> **BRIEF**
Give an exact copy of the data that follows.

> **MATERIAL PROVIDED**
┄┄┄┄┄┄┄┄┄┄┄┄┄┄┄┄┄┄┄┄
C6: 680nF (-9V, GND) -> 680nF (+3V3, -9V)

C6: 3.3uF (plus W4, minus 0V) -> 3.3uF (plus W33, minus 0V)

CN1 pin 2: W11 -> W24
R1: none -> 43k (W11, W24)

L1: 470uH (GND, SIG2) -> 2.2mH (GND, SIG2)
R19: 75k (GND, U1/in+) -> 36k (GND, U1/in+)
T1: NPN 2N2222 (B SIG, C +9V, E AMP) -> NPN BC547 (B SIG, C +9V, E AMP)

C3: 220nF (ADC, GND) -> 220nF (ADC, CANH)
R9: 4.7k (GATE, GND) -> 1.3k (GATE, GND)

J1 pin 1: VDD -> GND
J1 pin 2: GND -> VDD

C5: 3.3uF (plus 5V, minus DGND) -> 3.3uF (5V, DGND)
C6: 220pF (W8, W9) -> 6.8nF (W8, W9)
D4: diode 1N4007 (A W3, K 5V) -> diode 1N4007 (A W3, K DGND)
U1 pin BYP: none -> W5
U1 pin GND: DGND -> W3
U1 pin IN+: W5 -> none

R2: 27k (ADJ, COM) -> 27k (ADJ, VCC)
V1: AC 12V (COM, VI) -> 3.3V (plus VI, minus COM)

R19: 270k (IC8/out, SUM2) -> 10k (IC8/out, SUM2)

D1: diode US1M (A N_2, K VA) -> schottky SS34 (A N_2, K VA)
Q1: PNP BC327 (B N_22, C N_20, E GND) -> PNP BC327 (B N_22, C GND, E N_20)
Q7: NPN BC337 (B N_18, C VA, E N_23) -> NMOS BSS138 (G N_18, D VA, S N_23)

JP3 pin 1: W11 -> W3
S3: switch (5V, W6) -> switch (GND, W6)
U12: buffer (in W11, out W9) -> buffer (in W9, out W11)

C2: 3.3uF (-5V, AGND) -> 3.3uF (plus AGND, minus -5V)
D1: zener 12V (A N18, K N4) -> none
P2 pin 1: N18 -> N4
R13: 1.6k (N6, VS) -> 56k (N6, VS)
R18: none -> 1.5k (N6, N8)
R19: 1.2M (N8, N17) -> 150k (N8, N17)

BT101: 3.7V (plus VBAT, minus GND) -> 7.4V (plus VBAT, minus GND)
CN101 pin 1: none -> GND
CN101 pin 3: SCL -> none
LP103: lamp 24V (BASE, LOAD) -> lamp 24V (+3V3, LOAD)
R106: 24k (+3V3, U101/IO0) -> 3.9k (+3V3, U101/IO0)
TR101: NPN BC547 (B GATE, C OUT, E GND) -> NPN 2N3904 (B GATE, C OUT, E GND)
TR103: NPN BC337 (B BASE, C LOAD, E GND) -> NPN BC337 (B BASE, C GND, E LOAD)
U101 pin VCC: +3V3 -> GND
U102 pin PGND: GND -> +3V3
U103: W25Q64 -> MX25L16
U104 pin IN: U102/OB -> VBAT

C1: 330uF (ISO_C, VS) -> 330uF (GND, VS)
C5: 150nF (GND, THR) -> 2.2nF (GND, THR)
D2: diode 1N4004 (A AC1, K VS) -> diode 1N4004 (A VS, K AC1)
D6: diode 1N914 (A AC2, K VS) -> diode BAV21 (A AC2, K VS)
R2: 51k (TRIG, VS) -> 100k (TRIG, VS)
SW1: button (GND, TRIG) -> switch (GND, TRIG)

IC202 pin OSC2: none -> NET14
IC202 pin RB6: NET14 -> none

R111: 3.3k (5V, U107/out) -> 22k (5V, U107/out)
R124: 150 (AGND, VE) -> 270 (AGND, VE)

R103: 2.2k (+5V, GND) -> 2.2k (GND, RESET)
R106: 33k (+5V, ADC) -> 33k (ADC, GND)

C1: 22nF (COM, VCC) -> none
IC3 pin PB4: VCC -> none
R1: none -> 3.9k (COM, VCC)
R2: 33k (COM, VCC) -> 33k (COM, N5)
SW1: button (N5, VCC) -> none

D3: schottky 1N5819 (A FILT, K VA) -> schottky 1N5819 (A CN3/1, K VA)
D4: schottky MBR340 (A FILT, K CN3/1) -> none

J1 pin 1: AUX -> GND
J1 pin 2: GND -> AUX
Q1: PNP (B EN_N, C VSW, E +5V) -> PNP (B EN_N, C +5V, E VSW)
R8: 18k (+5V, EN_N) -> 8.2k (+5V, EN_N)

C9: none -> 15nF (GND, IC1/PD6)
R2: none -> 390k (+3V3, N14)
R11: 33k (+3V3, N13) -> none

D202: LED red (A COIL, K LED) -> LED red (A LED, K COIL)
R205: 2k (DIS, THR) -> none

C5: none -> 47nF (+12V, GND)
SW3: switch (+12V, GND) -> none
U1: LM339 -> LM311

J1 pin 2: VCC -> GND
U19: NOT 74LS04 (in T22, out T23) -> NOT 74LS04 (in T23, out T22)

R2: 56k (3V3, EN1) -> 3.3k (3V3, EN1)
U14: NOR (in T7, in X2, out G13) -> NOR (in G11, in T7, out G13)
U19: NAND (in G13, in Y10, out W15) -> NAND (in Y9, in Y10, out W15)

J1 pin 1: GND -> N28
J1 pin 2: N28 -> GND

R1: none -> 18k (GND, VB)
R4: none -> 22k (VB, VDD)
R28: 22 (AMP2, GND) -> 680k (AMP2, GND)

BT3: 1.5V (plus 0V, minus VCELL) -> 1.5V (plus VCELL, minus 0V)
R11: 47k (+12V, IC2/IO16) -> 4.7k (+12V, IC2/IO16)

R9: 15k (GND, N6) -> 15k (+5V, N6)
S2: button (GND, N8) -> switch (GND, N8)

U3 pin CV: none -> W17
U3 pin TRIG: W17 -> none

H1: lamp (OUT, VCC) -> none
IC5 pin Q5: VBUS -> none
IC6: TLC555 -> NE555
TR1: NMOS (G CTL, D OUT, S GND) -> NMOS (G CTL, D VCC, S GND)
┄┄┄┄┄┄┄┄┄┄┄┄┄┄┄┄┄┄┄┄
> **ANSWER TO THE EXERCISE**
C6: 680nF (-9V, GND) -> 680nF (+3V3, -9V)

C6: 3.3uF (plus W4, minus 0V) -> 3.3uF (plus W33, minus 0V)

CN1 pin 2: W11 -> W24
R1: none -> 43k (W11, W24)

L1: 470uH (GND, SIG2) -> 2.2mH (GND, SIG2)
R19: 75k (GND, U1/in+) -> 36k (GND, U1/in+)
T1: NPN 2N2222 (B SIG, C +9V, E AMP) -> NPN BC547 (B SIG, C +9V, E AMP)

C3: 220nF (ADC, GND) -> 220nF (ADC, CANH)
R9: 4.7k (GATE, GND) -> 1.3k (GATE, GND)

J1 pin 1: VDD -> GND
J1 pin 2: GND -> VDD

C5: 3.3uF (plus 5V, minus DGND) -> 3.3uF (5V, DGND)
C6: 220pF (W8, W9) -> 6.8nF (W8, W9)
D4: diode 1N4007 (A W3, K 5V) -> diode 1N4007 (A W3, K DGND)
U1 pin BYP: none -> W5
U1 pin GND: DGND -> W3
U1 pin IN+: W5 -> none

R2: 27k (ADJ, COM) -> 27k (ADJ, VCC)
V1: AC 12V (COM, VI) -> 3.3V (plus VI, minus COM)

R19: 270k (IC8/out, SUM2) -> 10k (IC8/out, SUM2)

D1: diode US1M (A N_2, K VA) -> schottky SS34 (A N_2, K VA)
Q1: PNP BC327 (B N_22, C N_20, E GND) -> PNP BC327 (B N_22, C GND, E N_20)
Q7: NPN BC337 (B N_18, C VA, E N_23) -> NMOS BSS138 (G N_18, D VA, S N_23)

JP3 pin 1: W11 -> W3
S3: switch (5V, W6) -> switch (GND, W6)
U12: buffer (in W11, out W9) -> buffer (in W9, out W11)

C2: 3.3uF (-5V, AGND) -> 3.3uF (plus AGND, minus -5V)
D1: zener 12V (A N18, K N4) -> none
P2 pin 1: N18 -> N4
R13: 1.6k (N6, VS) -> 56k (N6, VS)
R18: none -> 1.5k (N6, N8)
R19: 1.2M (N8, N17) -> 150k (N8, N17)

BT101: 3.7V (plus VBAT, minus GND) -> 7.4V (plus VBAT, minus GND)
CN101 pin 1: none -> GND
CN101 pin 3: SCL -> none
LP103: lamp 24V (BASE, LOAD) -> lamp 24V (+3V3, LOAD)
R106: 24k (+3V3, U101/IO0) -> 3.9k (+3V3, U101/IO0)
TR101: NPN BC547 (B GATE, C OUT, E GND) -> NPN 2N3904 (B GATE, C OUT, E GND)
TR103: NPN BC337 (B BASE, C LOAD, E GND) -> NPN BC337 (B BASE, C GND, E LOAD)
U101 pin VCC: +3V3 -> GND
U102 pin PGND: GND -> +3V3
U103: W25Q64 -> MX25L16
U104 pin IN: U102/OB -> VBAT

C1: 330uF (ISO_C, VS) -> 330uF (GND, VS)
C5: 150nF (GND, THR) -> 2.2nF (GND, THR)
D2: diode 1N4004 (A AC1, K VS) -> diode 1N4004 (A VS, K AC1)
D6: diode 1N914 (A AC2, K VS) -> diode BAV21 (A AC2, K VS)
R2: 51k (TRIG, VS) -> 100k (TRIG, VS)
SW1: button (GND, TRIG) -> switch (GND, TRIG)

IC202 pin OSC2: none -> NET14
IC202 pin RB6: NET14 -> none

R111: 3.3k (5V, U107/out) -> 22k (5V, U107/out)
R124: 150 (AGND, VE) -> 270 (AGND, VE)

R103: 2.2k (+5V, GND) -> 2.2k (GND, RESET)
R106: 33k (+5V, ADC) -> 33k (ADC, GND)

C1: 22nF (COM, VCC) -> none
IC3 pin PB4: VCC -> none
R1: none -> 3.9k (COM, VCC)
R2: 33k (COM, VCC) -> 33k (COM, N5)
SW1: button (N5, VCC) -> none

D3: schottky 1N5819 (A FILT, K VA) -> schottky 1N5819 (A CN3/1, K VA)
D4: schottky MBR340 (A FILT, K CN3/1) -> none

J1 pin 1: AUX -> GND
J1 pin 2: GND -> AUX
Q1: PNP (B EN_N, C VSW, E +5V) -> PNP (B EN_N, C +5V, E VSW)
R8: 18k (+5V, EN_N) -> 8.2k (+5V, EN_N)

C9: none -> 15nF (GND, IC1/PD6)
R2: none -> 390k (+3V3, N14)
R11: 33k (+3V3, N13) -> none

D202: LED red (A COIL, K LED) -> LED red (A LED, K COIL)
R205: 2k (DIS, THR) -> none

C5: none -> 47nF (+12V, GND)
SW3: switch (+12V, GND) -> none
U1: LM339 -> LM311

J1 pin 2: VCC -> GND
U19: NOT 74LS04 (in T22, out T23) -> NOT 74LS04 (in T23, out T22)

R2: 56k (3V3, EN1) -> 3.3k (3V3, EN1)
U14: NOR (in T7, in X2, out G13) -> NOR (in G11, in T7, out G13)
U19: NAND (in G13, in Y10, out W15) -> NAND (in Y9, in Y10, out W15)

J1 pin 1: GND -> N28
J1 pin 2: N28 -> GND

R1: none -> 18k (GND, VB)
R4: none -> 22k (VB, VDD)
R28: 22 (AMP2, GND) -> 680k (AMP2, GND)

BT3: 1.5V (plus 0V, minus VCELL) -> 1.5V (plus VCELL, minus 0V)
R11: 47k (+12V, IC2/IO16) -> 4.7k (+12V, IC2/IO16)

R9: 15k (GND, N6) -> 15k (+5V, N6)
S2: button (GND, N8) -> switch (GND, N8)

U3 pin CV: none -> W17
U3 pin TRIG: W17 -> none

H1: lamp (OUT, VCC) -> none
IC5 pin Q5: VBUS -> none
IC6: TLC555 -> NE555
TR1: NMOS (G CTL, D OUT, S GND) -> NMOS (G CTL, D VCC, S GND)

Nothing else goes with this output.